→ Description of the task
Output exactly the lines below, starting with the line that has "CN2 pin 2: N15 -> VA" and going on through the line that has "R18: 6.8k (N16, VA) -> 6.8k (N18, VA)", both included, and no other lines.

→ Input data
───
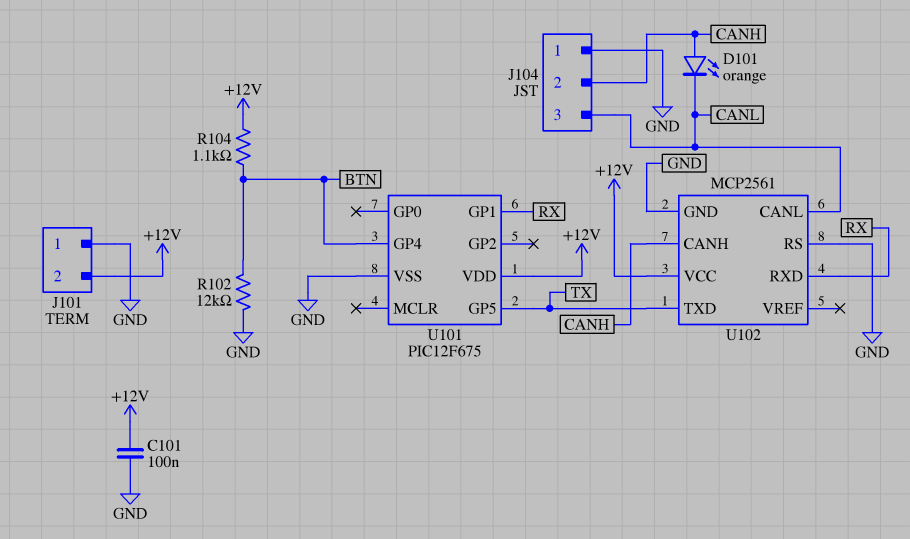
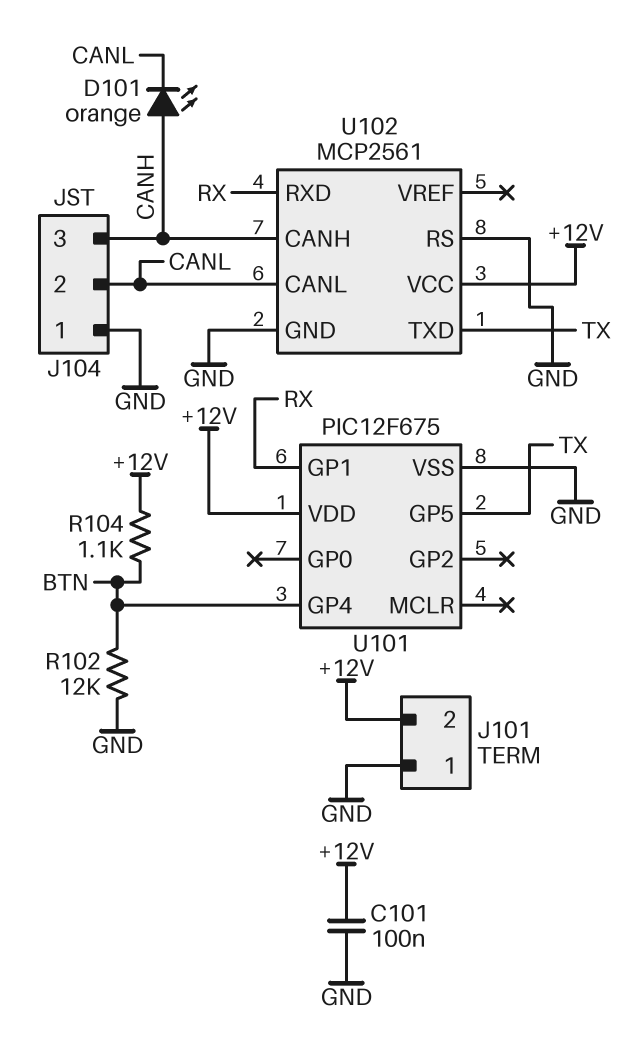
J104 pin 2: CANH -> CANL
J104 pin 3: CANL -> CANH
───
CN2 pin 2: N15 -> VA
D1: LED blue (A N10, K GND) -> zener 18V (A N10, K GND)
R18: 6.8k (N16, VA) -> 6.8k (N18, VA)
───
→ Solution for this exercise
CN2 pin 2: N15 -> VA
D1: LED blue (A N10, K GND) -> zener 18V (A N10, K GND)
R18: 6.8k (N16, VA) -> 6.8k (N18, VA)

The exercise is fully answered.